'''

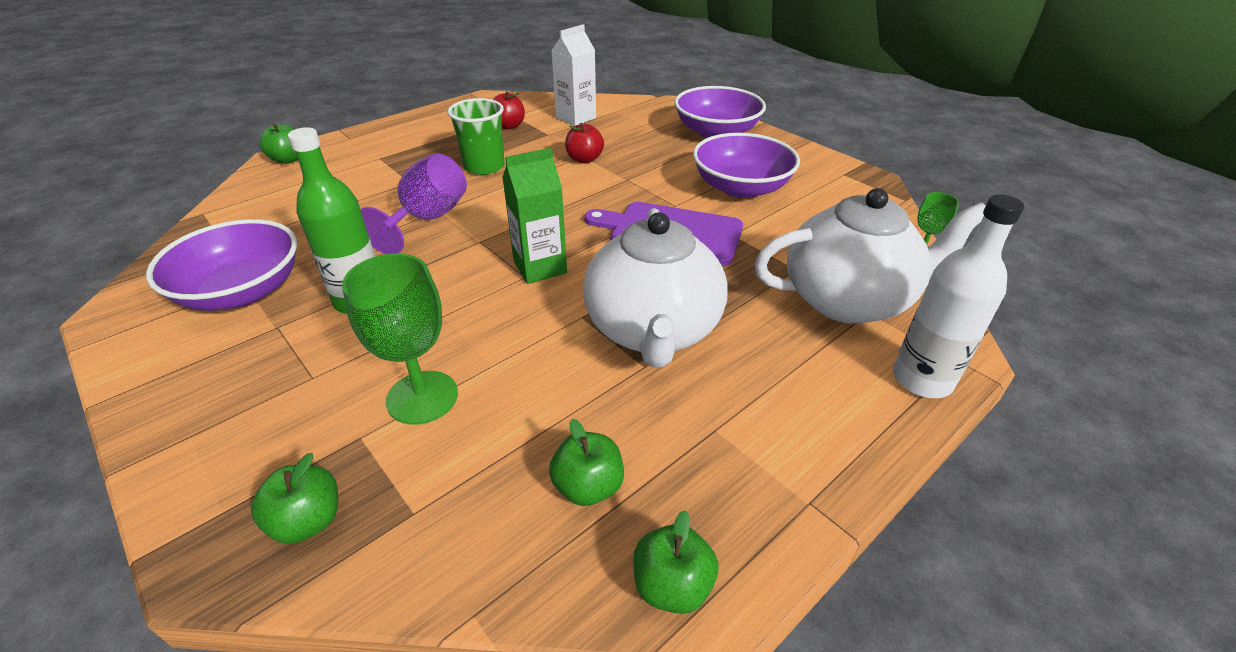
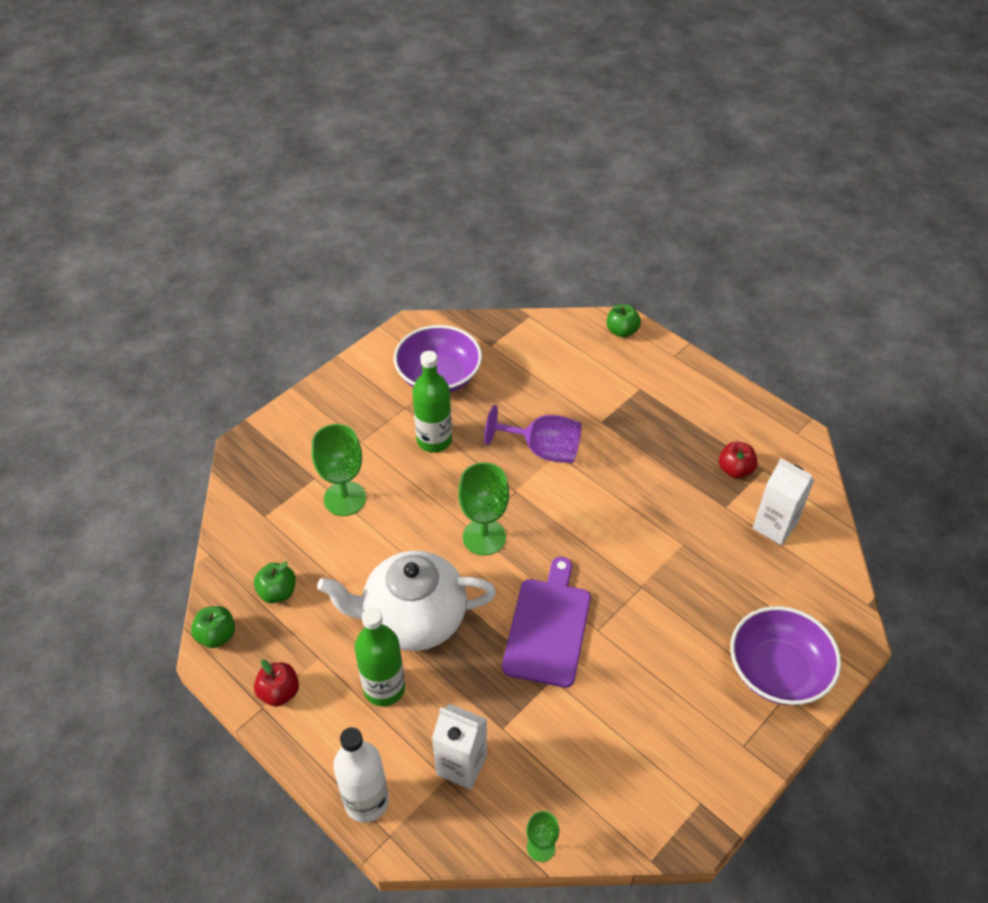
camera: 85 degrees right, 10 degrees up
(308, 521) = (262, 475): green apple -> none
(484, 167) = (640, 468): green cup -> none
(540, 267) = (484, 537): green carton -> green goblet
(584, 159) = (675, 546): red apple -> red apple (279, 692)
(741, 187) = (645, 690): purple bowl -> none
(758, 360) = (384, 688): none -> green bottle
(848, 299) = (461, 765): white teapot -> white carton

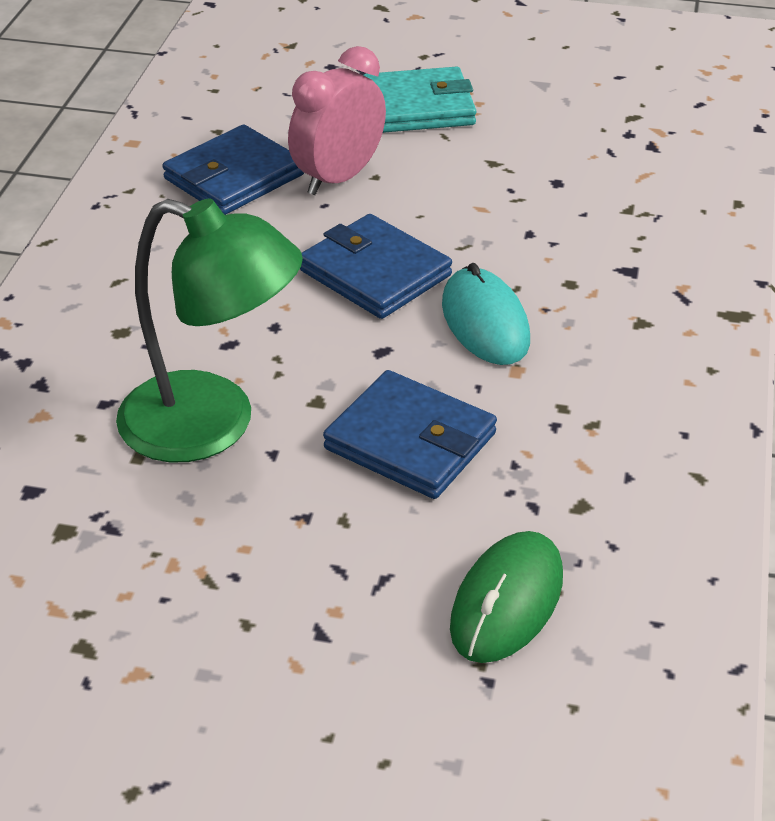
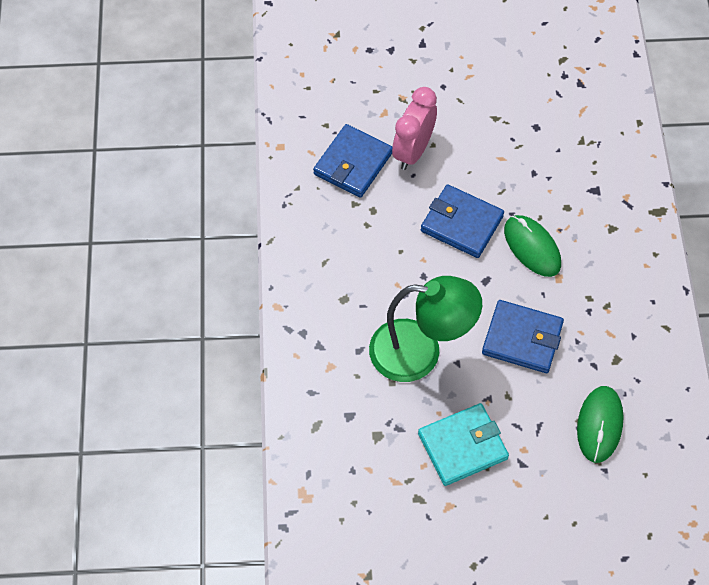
camera: 15 degrees left, 20 degrees up
(418, 107) = (436, 78): turquoise wallet -> turquoise wallet (462, 446)
(485, 322) = (532, 247): turquoise mouse -> green mouse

'''

*Instructions to follow:*
Retype everything in the material word for word, minus pictures.

*Written response:*
camera: 85 degrees right, 10 degrees up
(308, 521) = (262, 475): green apple -> none
(484, 167) = (640, 468): green cup -> none
(540, 267) = (484, 537): green carton -> green goblet
(584, 159) = (675, 546): red apple -> red apple (279, 692)
(741, 187) = (645, 690): purple bowl -> none
(758, 360) = (384, 688): none -> green bottle
(848, 299) = (461, 765): white teapot -> white carton

camera: 15 degrees left, 20 degrees up
(418, 107) = (436, 78): turquoise wallet -> turquoise wallet (462, 446)
(485, 322) = (532, 247): turquoise mouse -> green mouse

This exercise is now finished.